**About this exercise**
Copy all the entries below exactly, but not the pictures.
___ Data to use ___
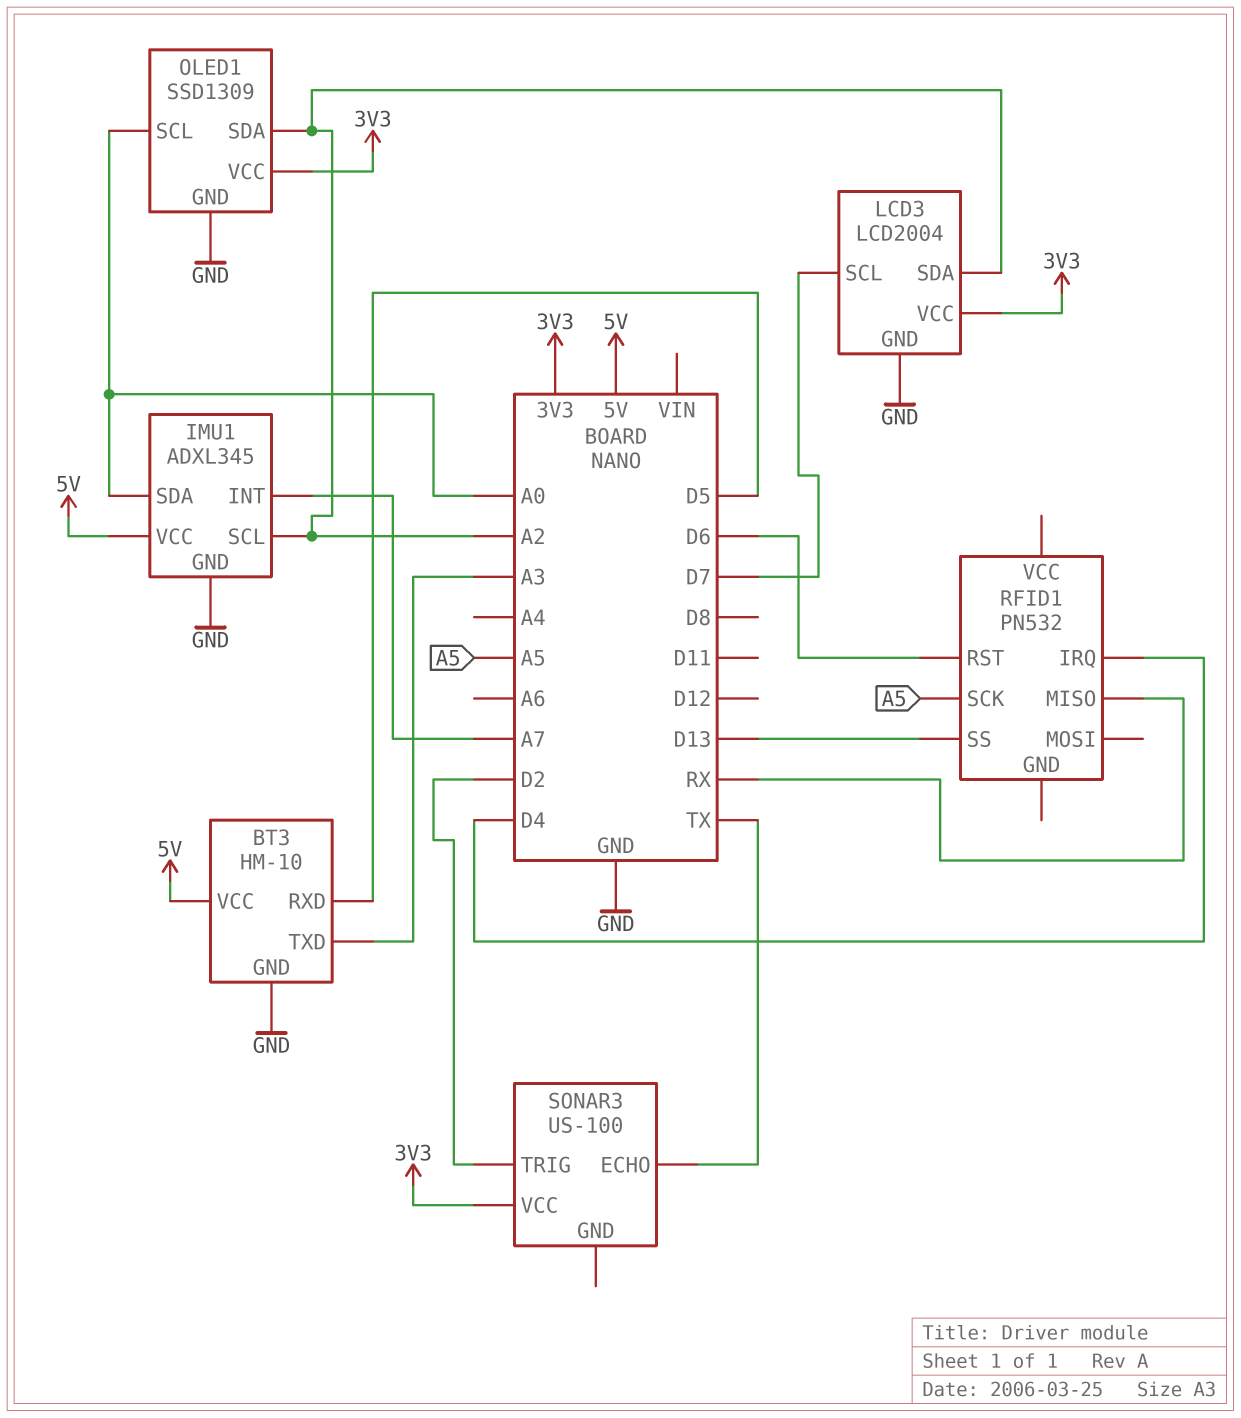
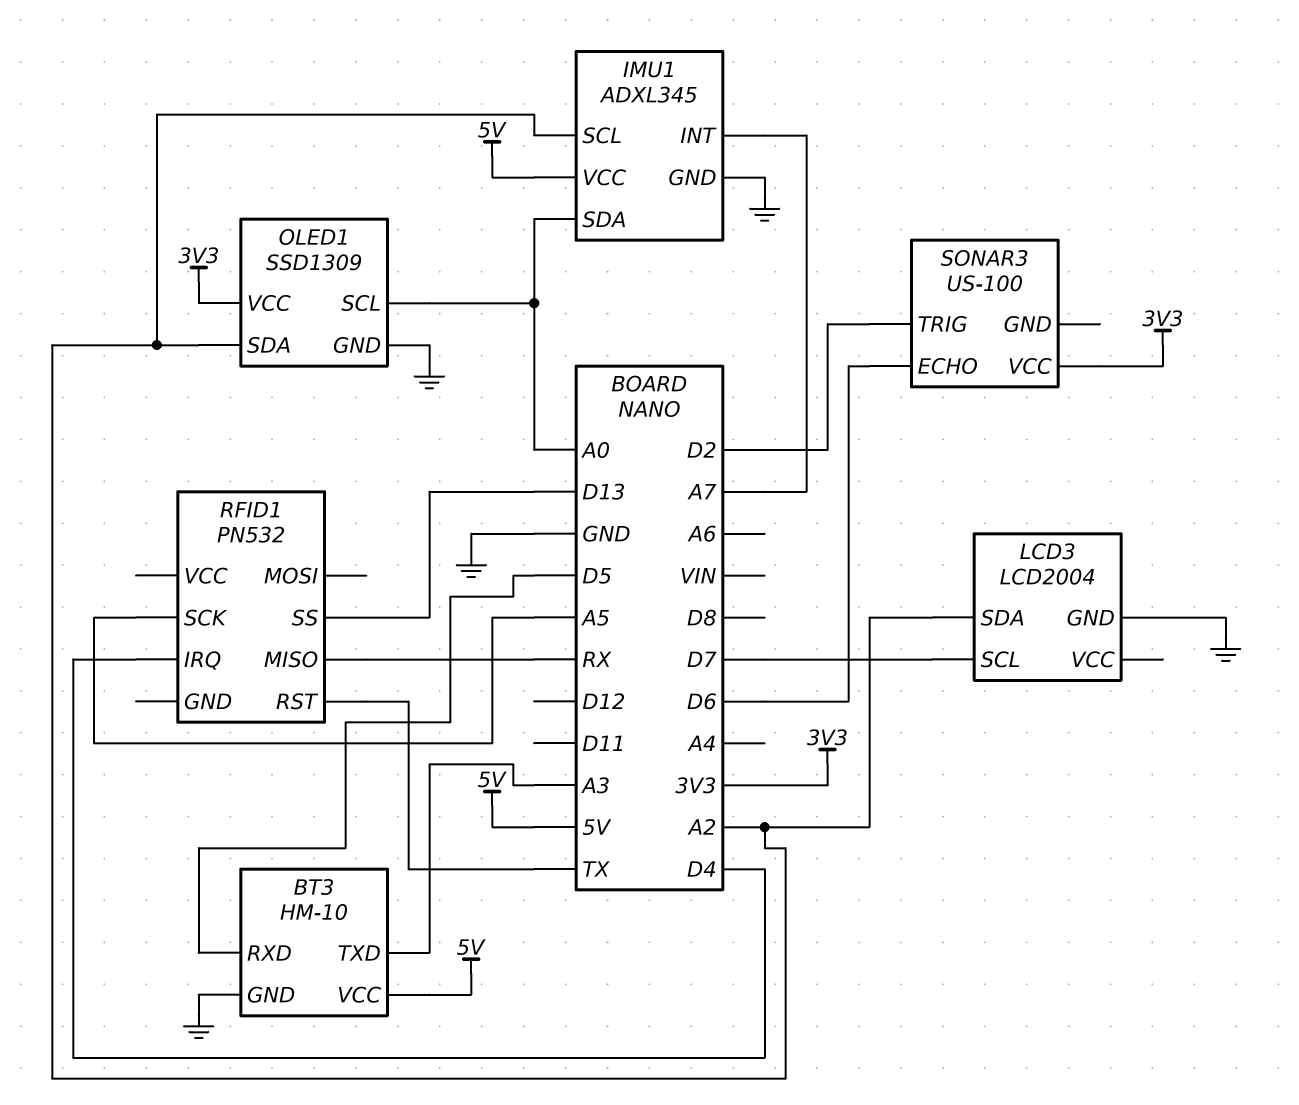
LCD3 pin VCC: 3V3 -> none
RFID1 pin RST: D6 -> TX
SONAR3 pin ECHO: TX -> D6

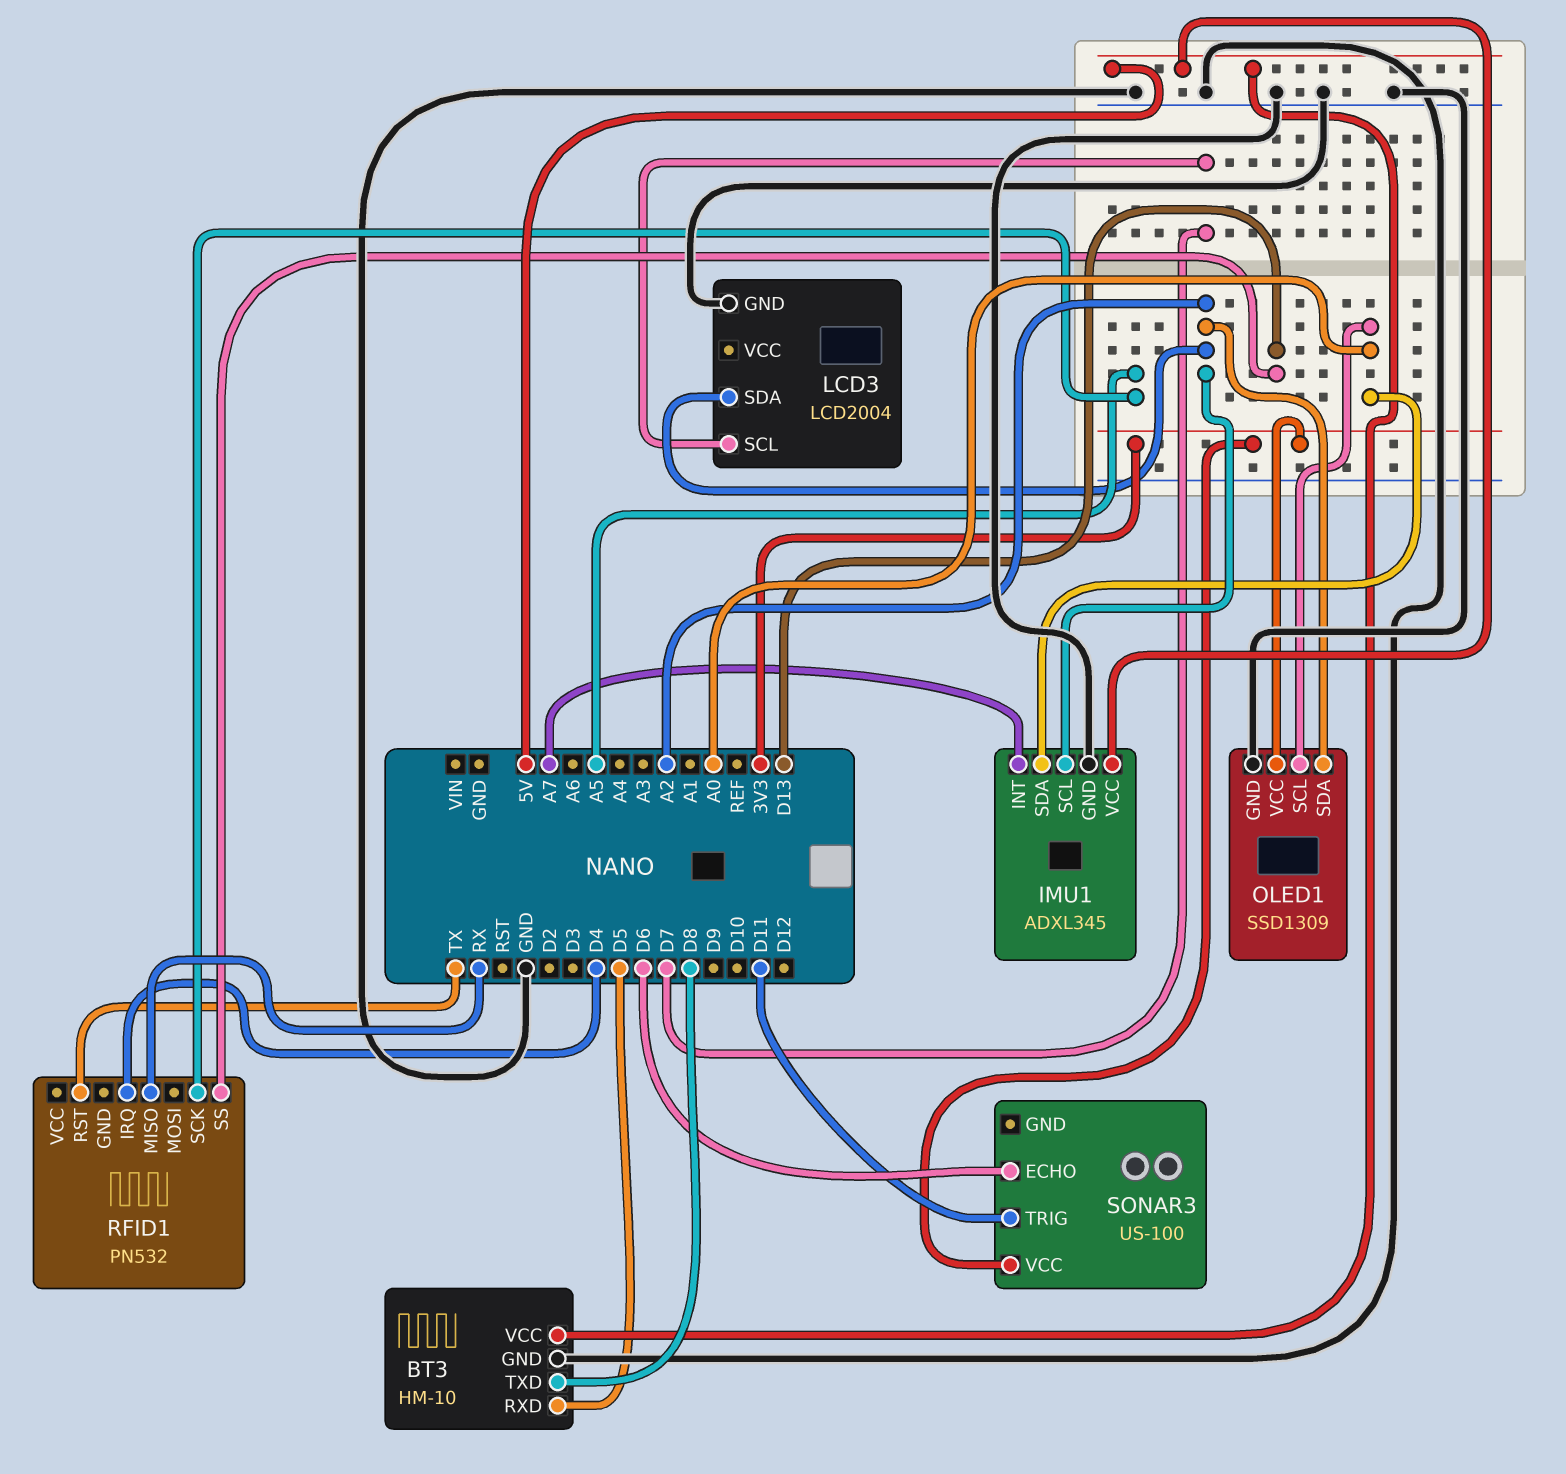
BT3 pin TXD: A3 -> D8
SONAR3 pin TRIG: D2 -> D11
___
**Completed task**
LCD3 pin VCC: 3V3 -> none
RFID1 pin RST: D6 -> TX
SONAR3 pin ECHO: TX -> D6

BT3 pin TXD: A3 -> D8
SONAR3 pin TRIG: D2 -> D11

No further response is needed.